PROBLEM TO WORK ON
In the lines below, look for "DGND". Copy each line where it appears.

Version comparison data
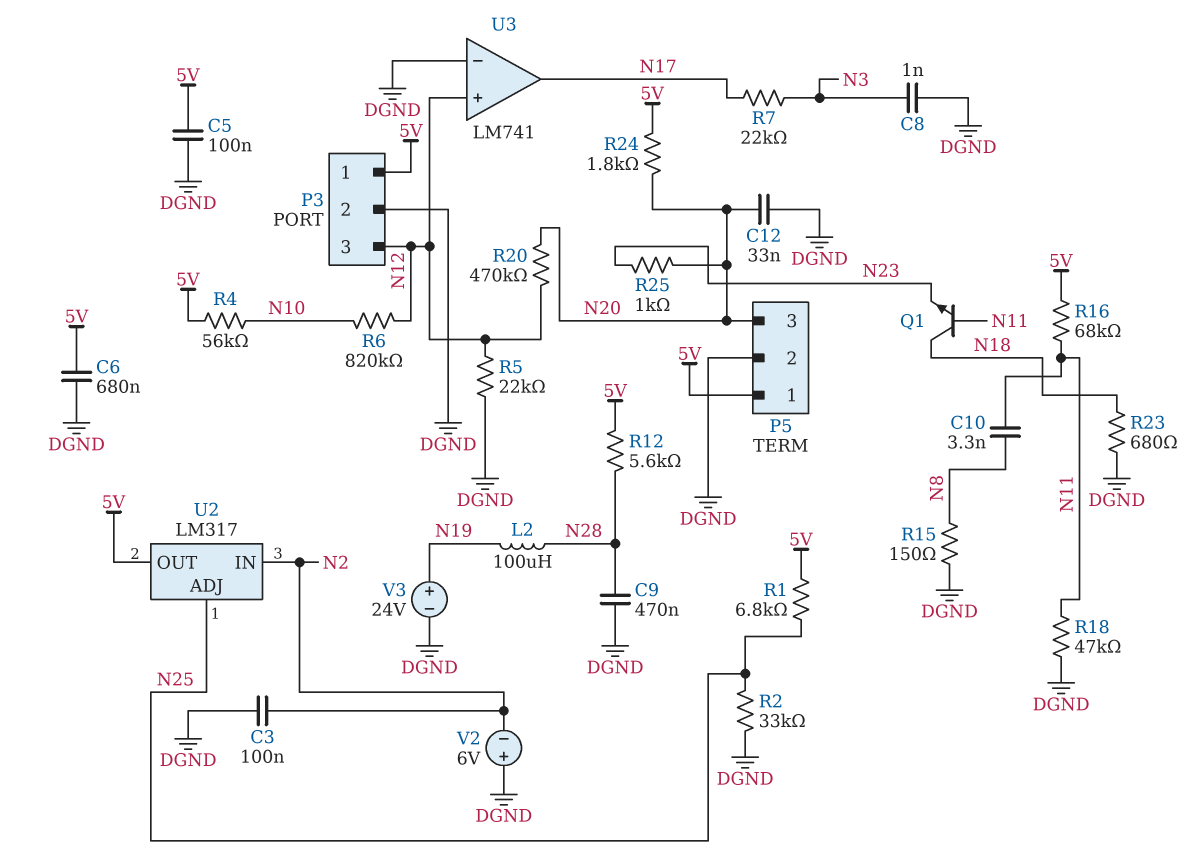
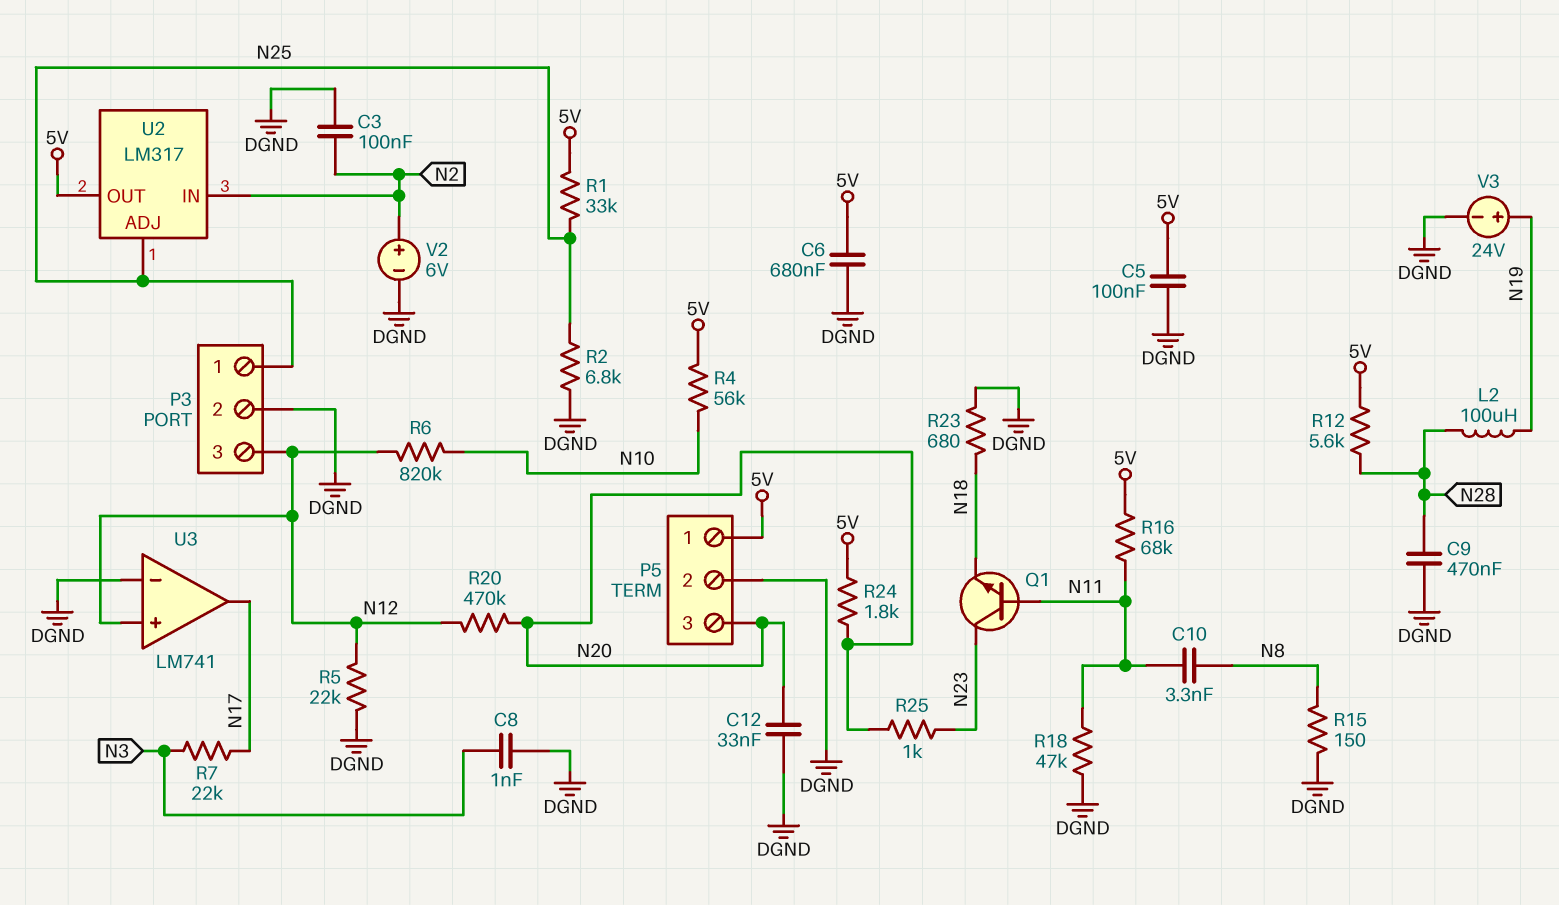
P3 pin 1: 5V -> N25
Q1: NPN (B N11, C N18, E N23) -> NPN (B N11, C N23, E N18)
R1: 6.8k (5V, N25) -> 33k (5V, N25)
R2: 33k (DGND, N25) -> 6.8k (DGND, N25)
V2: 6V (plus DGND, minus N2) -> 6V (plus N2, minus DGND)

RESULT
R2: 33k (DGND, N25) -> 6.8k (DGND, N25)
V2: 6V (plus DGND, minus N2) -> 6V (plus N2, minus DGND)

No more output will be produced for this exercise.